Exercise requirements:
What you give must be the lines from the one containing "red phone: 3 -> 4" through the last line of the listing below, exactly, with nothing else and no pictures.

Records to process:
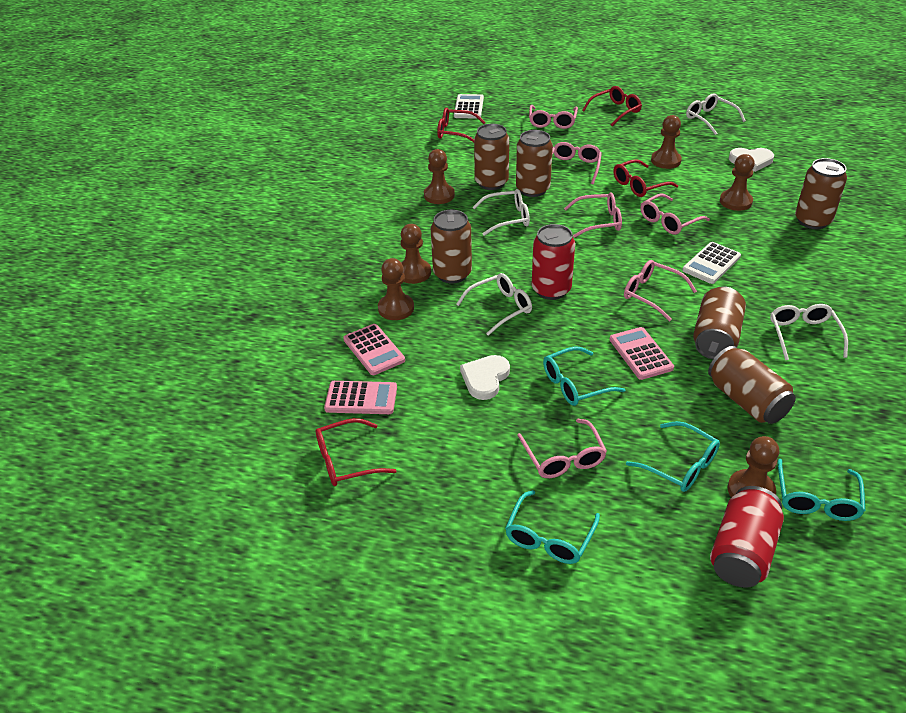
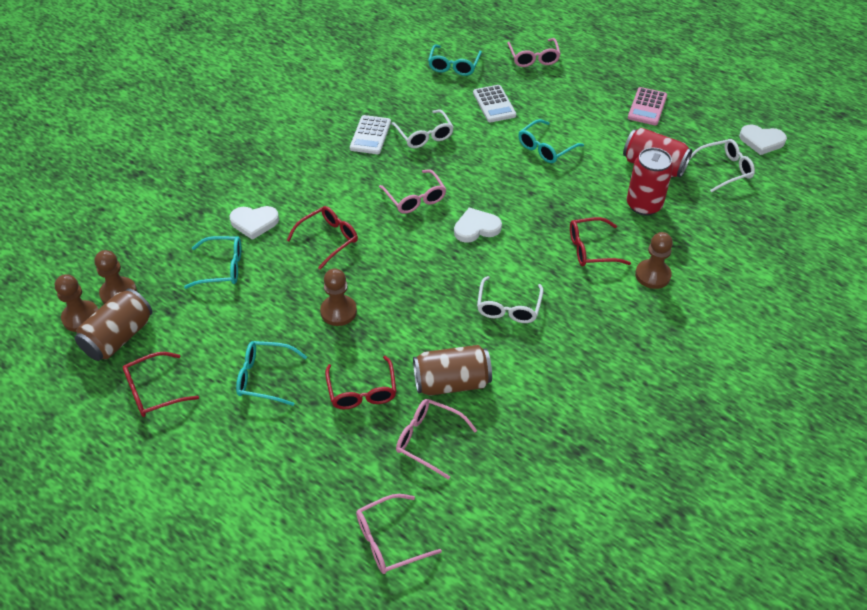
brown can: 6 -> 2
brown pawn: 6 -> 4
pink calculator: 3 -> 1
pink glasses: 6 -> 4
white glasses: 4 -> 3
white heart: 2 -> 3

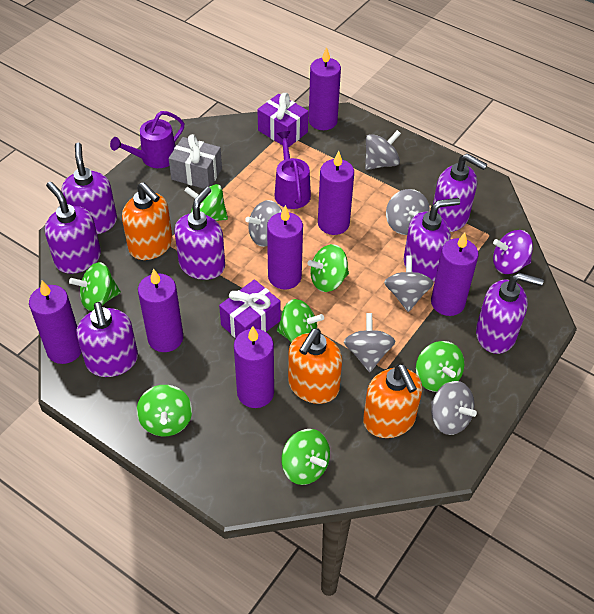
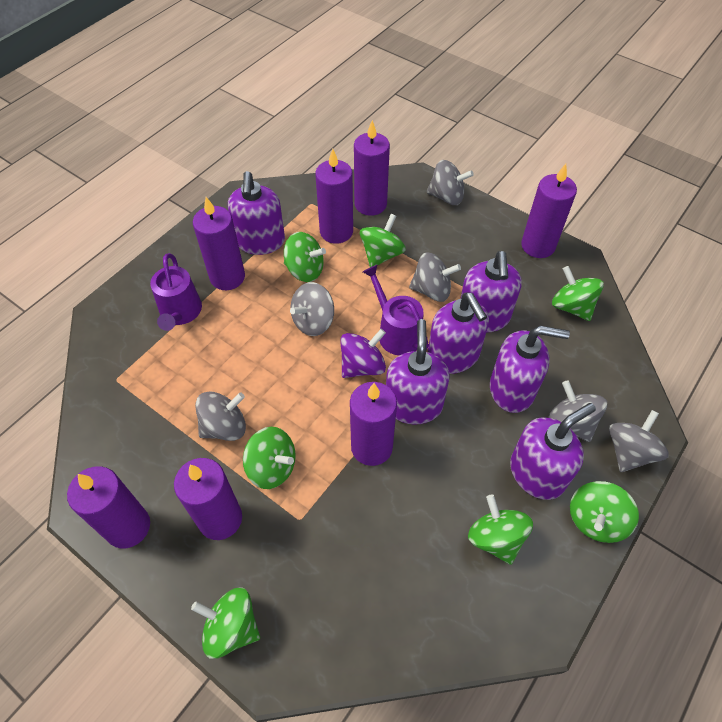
grey gift: 1 -> 0
orange soap dispenser: 3 -> 0
purple gift: 2 -> 0
purple soap dispenser: 7 -> 6

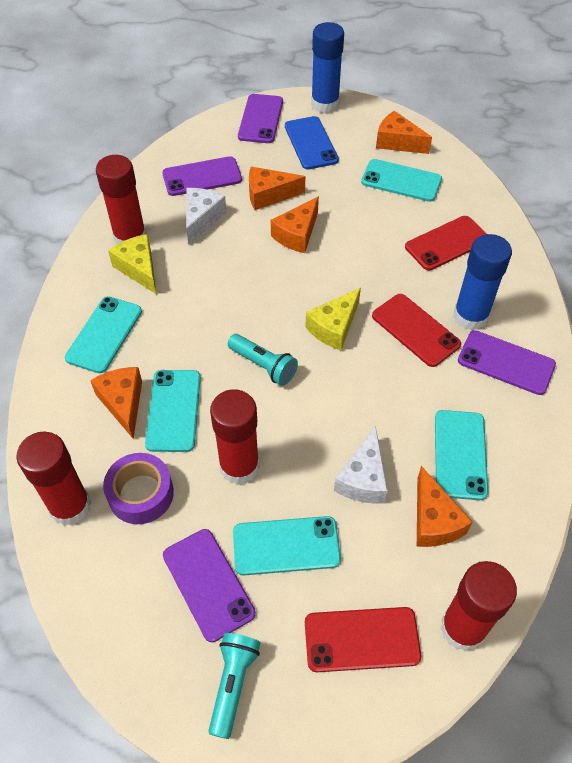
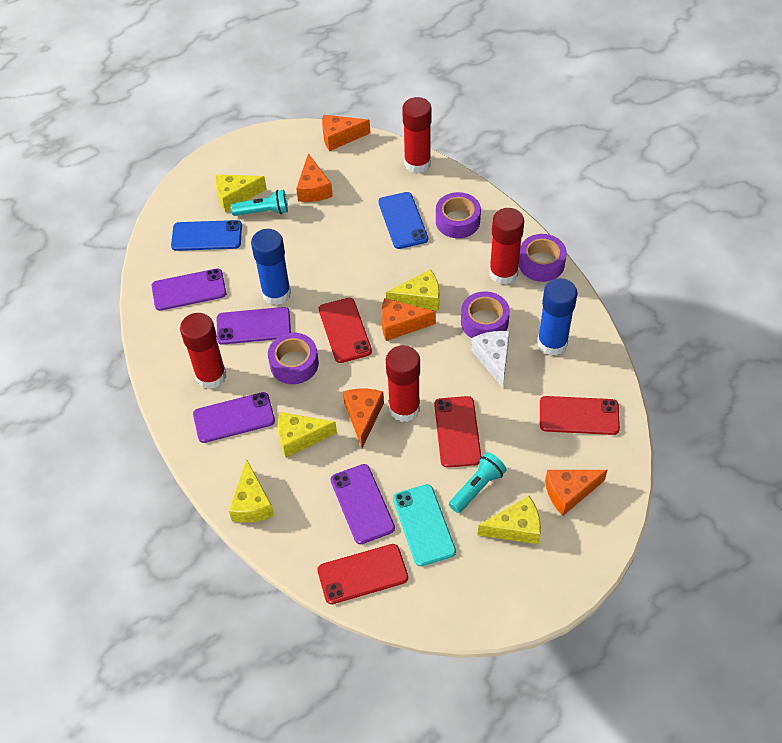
blue phone: 1 -> 2
purple tape: 1 -> 4
red phone: 3 -> 4
turquoise phone: 5 -> 1
white cheese: 2 -> 1
yellow cheese: 2 -> 5

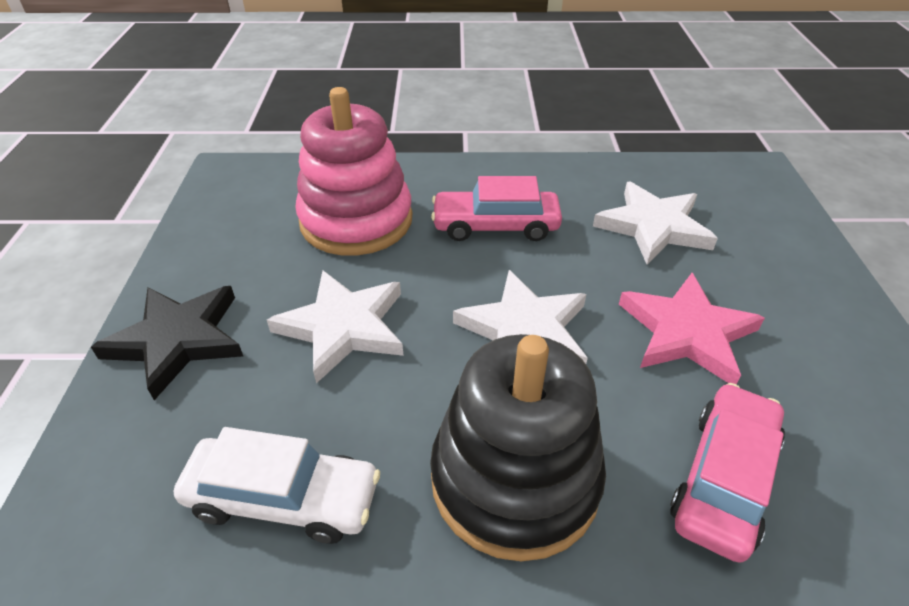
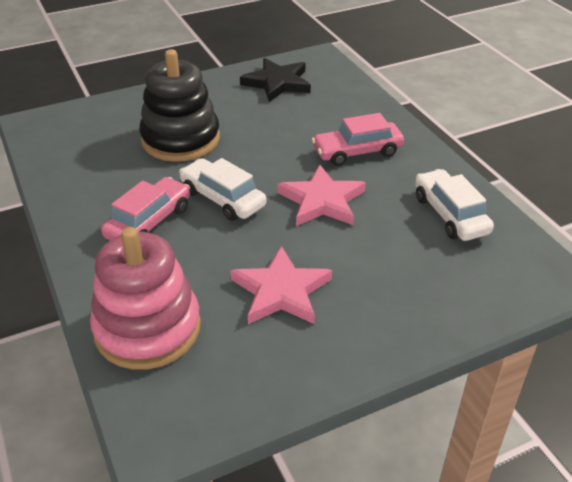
pink star: 1 -> 2
white car: 1 -> 2
white star: 3 -> 0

Solution to the exercise:
red phone: 3 -> 4
turquoise phone: 5 -> 1
white cheese: 2 -> 1
yellow cheese: 2 -> 5

pink star: 1 -> 2
white car: 1 -> 2
white star: 3 -> 0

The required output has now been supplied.